- Required action -
Using the data below, output a verbatim copy of the lines between the one holding "black round brick E5" and the one holding "orange brick K1 level 1 -> none", inclusive, without any pictures.

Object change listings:
+===+
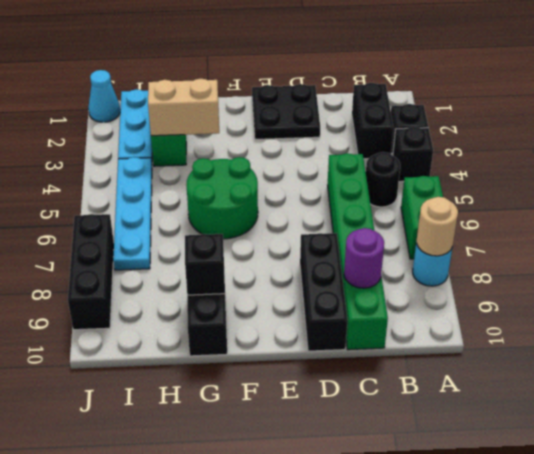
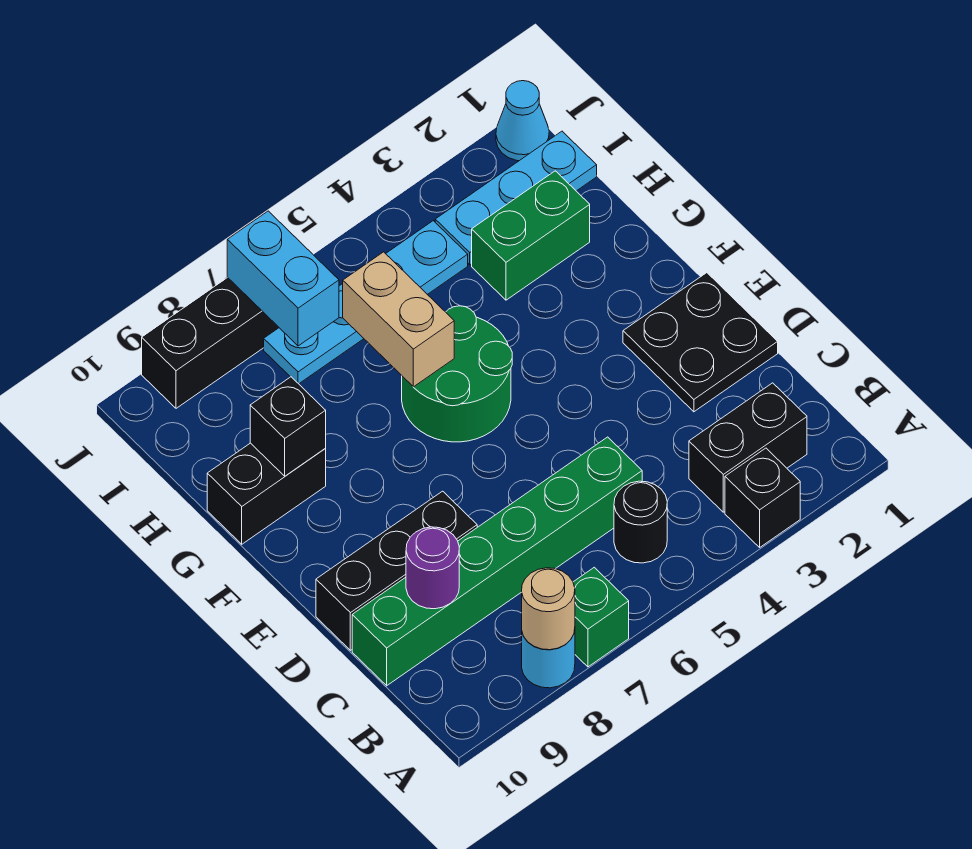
black brick A4 level 1 -> none
green brick A6:A7 level 1 -> green brick A7 level 1
tan brick G3:H3 level 2 -> tan brick G6:H6 level 2
none -> cyan brick I7:J7 level 2

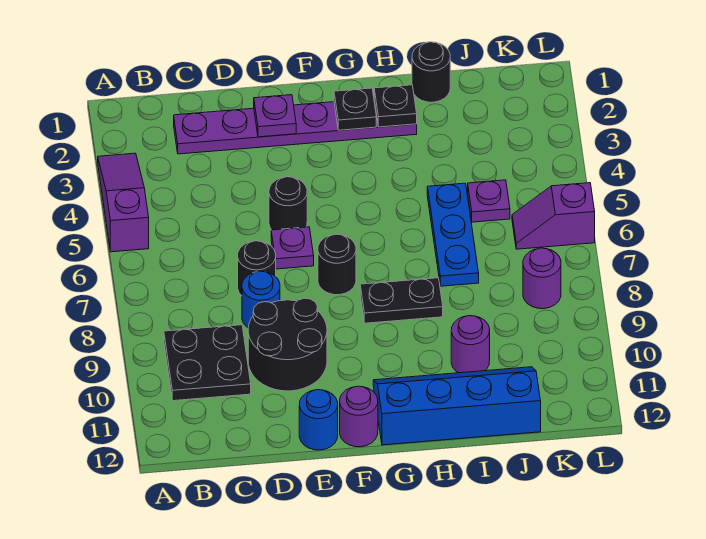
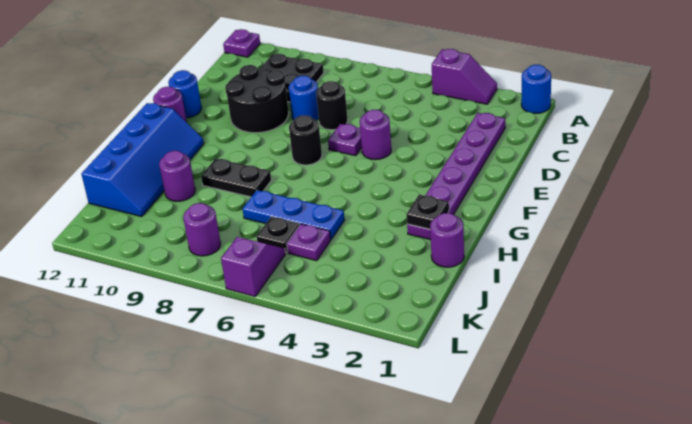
none -> blue round brick A1 level 1
purple slope A3:A5 level 1 top 5 -> purple slope A3:A4 level 1 top 4
purple plate E2 level 2 -> purple plate A12 level 1
black round brick E5 level 1 -> purple round brick E5 level 1
black plate G2 level 2 -> black plate J6 level 1
black plate G8:H8 level 1 -> black plate H8:H9 level 1
black round brick I1 level 1 -> purple round brick I1 level 1

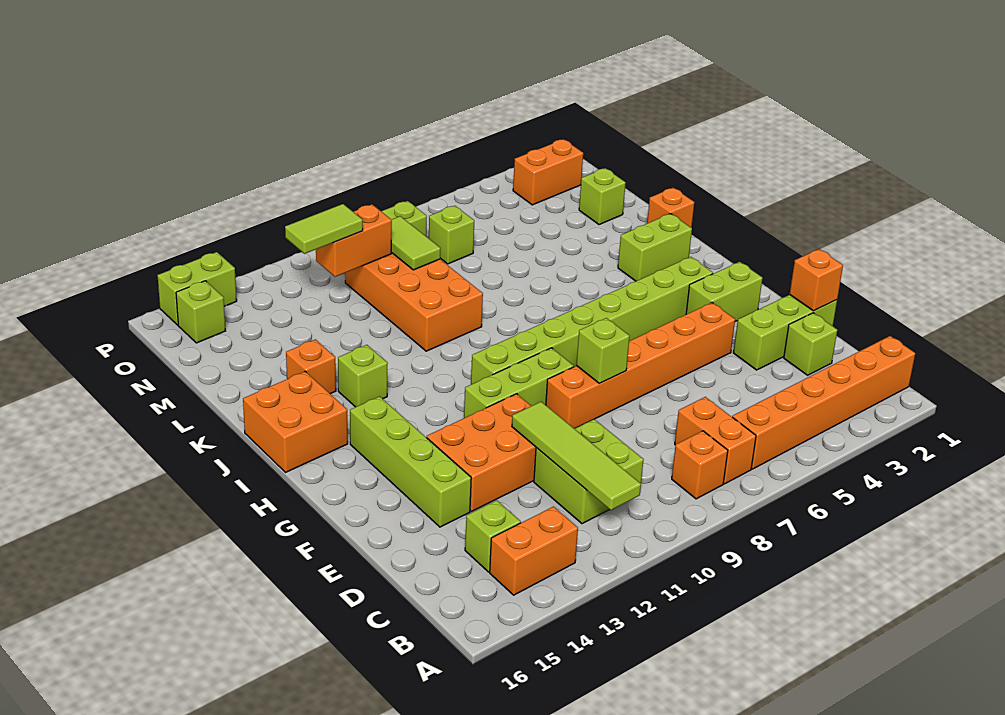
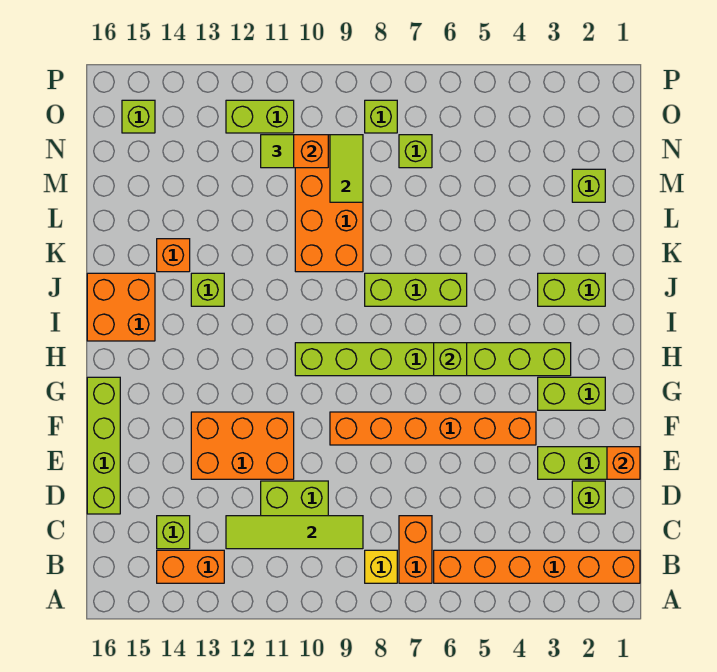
orange brick B8 level 1 -> yellow brick B8 level 1
lime tile B11:E11 level 2 -> lime tile C9:C12 level 2
lime brick E14:H14 level 1 -> lime brick D16:G16 level 1
lime brick F8 level 2 -> lime brick H6 level 2
lime brick G9:G11 level 1 -> lime brick J6:J8 level 1
orange brick K1 level 1 -> none
lime tile N11:N12 level 3 -> lime tile N11 level 3
orange brick O2:O3 level 1 -> none
lime brick P14:P15 level 1 -> lime brick O11:O12 level 1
+===+
- Exercise solution -
black round brick E5 level 1 -> purple round brick E5 level 1
black plate G2 level 2 -> black plate J6 level 1
black plate G8:H8 level 1 -> black plate H8:H9 level 1
black round brick I1 level 1 -> purple round brick I1 level 1

orange brick B8 level 1 -> yellow brick B8 level 1
lime tile B11:E11 level 2 -> lime tile C9:C12 level 2
lime brick E14:H14 level 1 -> lime brick D16:G16 level 1
lime brick F8 level 2 -> lime brick H6 level 2
lime brick G9:G11 level 1 -> lime brick J6:J8 level 1
orange brick K1 level 1 -> none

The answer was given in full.